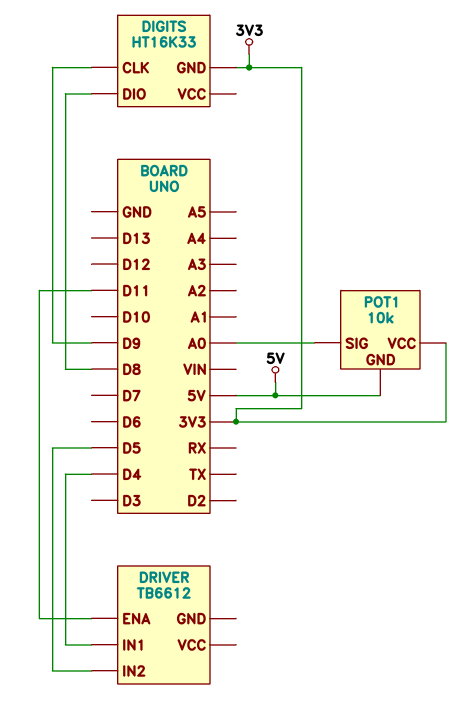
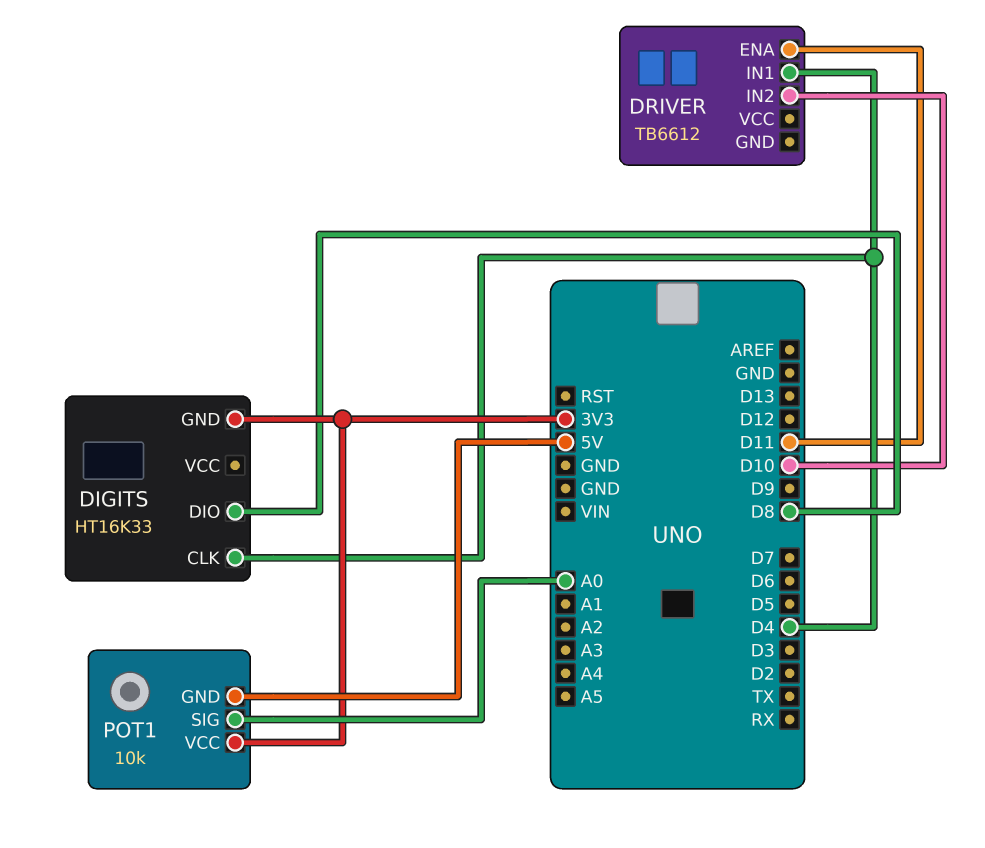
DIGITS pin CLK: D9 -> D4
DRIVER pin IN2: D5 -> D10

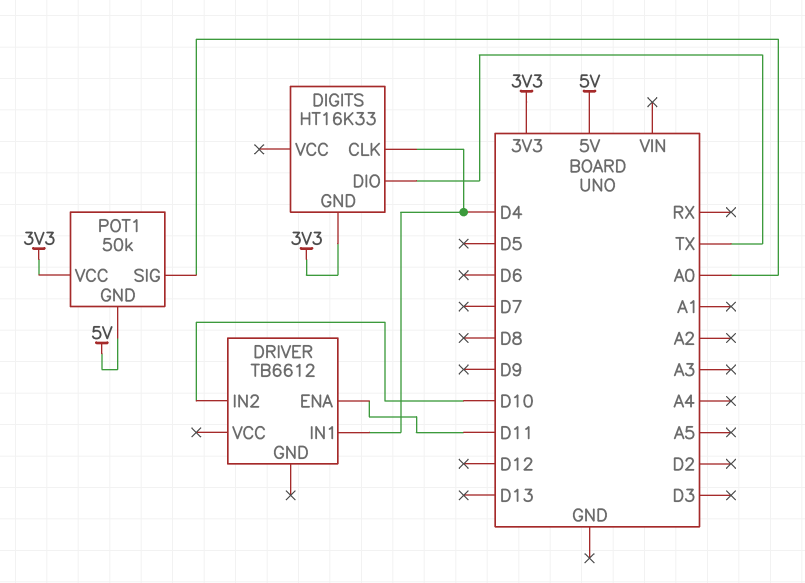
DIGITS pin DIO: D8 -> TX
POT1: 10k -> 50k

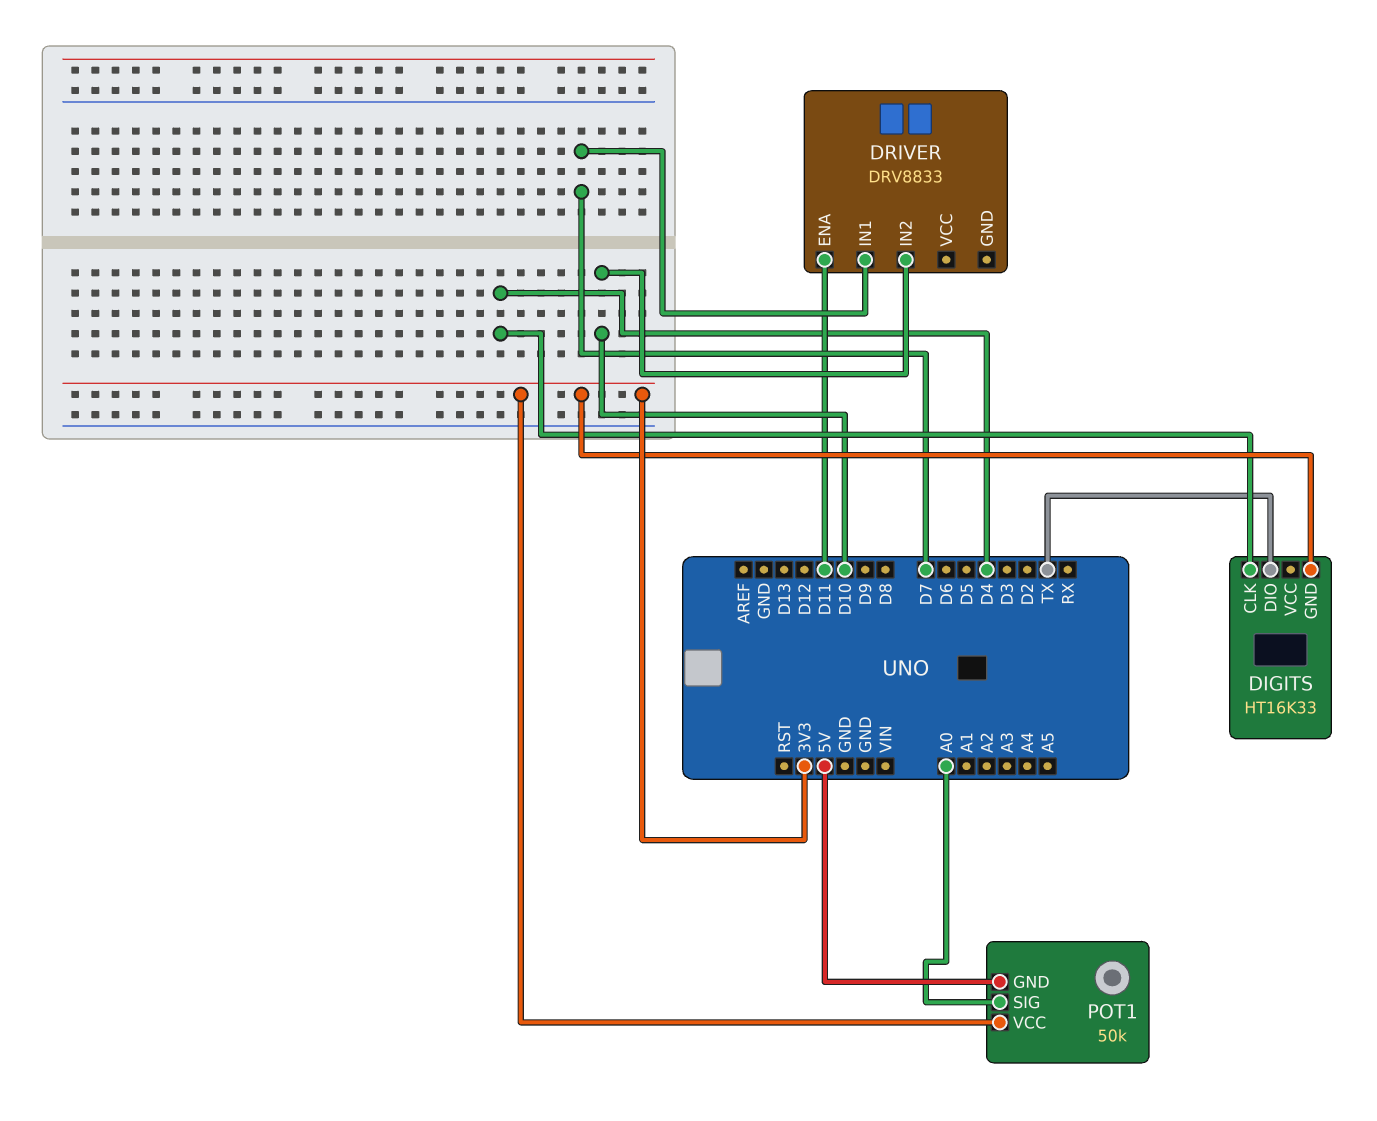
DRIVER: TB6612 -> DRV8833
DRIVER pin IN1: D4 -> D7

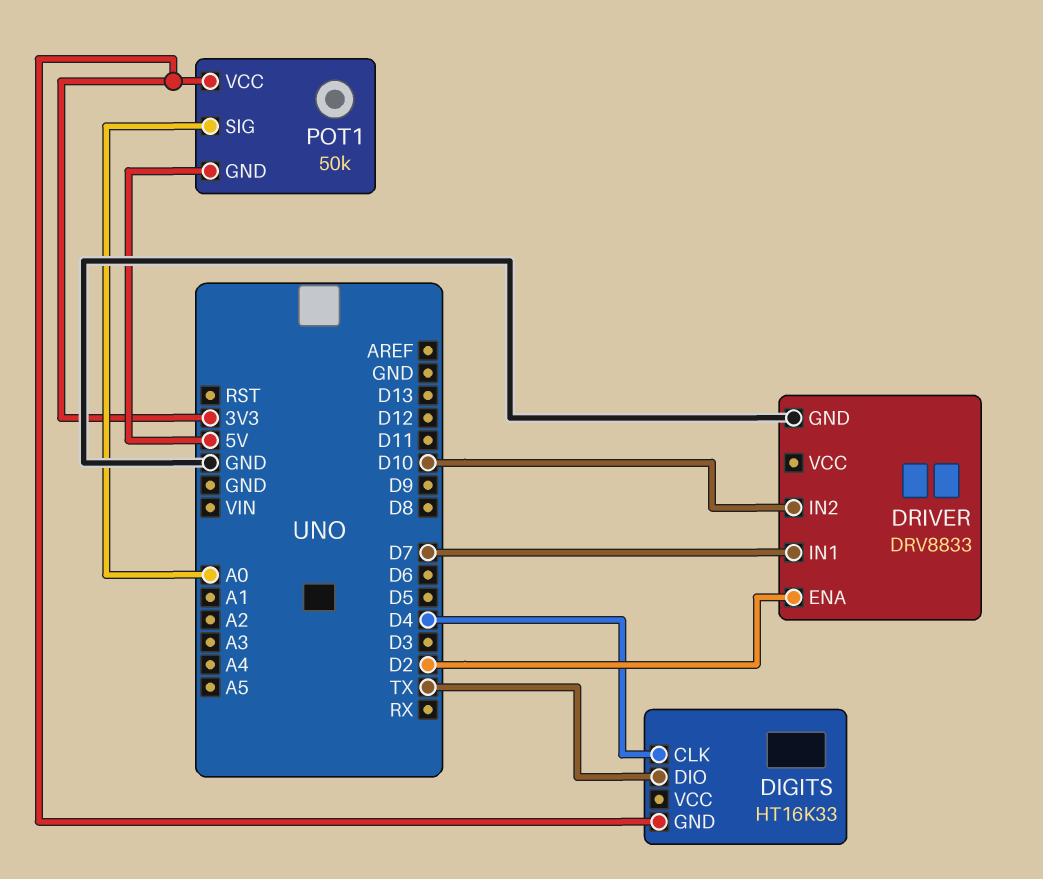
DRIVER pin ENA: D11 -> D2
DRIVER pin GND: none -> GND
....
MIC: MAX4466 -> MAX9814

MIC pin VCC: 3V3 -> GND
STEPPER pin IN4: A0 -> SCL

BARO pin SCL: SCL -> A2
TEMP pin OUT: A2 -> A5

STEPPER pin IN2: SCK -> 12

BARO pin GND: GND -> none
....
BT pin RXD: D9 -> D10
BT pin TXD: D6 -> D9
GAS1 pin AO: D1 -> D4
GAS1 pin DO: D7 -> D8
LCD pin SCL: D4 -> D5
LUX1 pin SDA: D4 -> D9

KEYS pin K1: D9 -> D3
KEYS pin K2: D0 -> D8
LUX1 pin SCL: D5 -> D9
....
## WHAT YOU SHOULD DO
In the data, count the lines that include the string "none", then give that number and nothing more.

## TASK ANSWER
2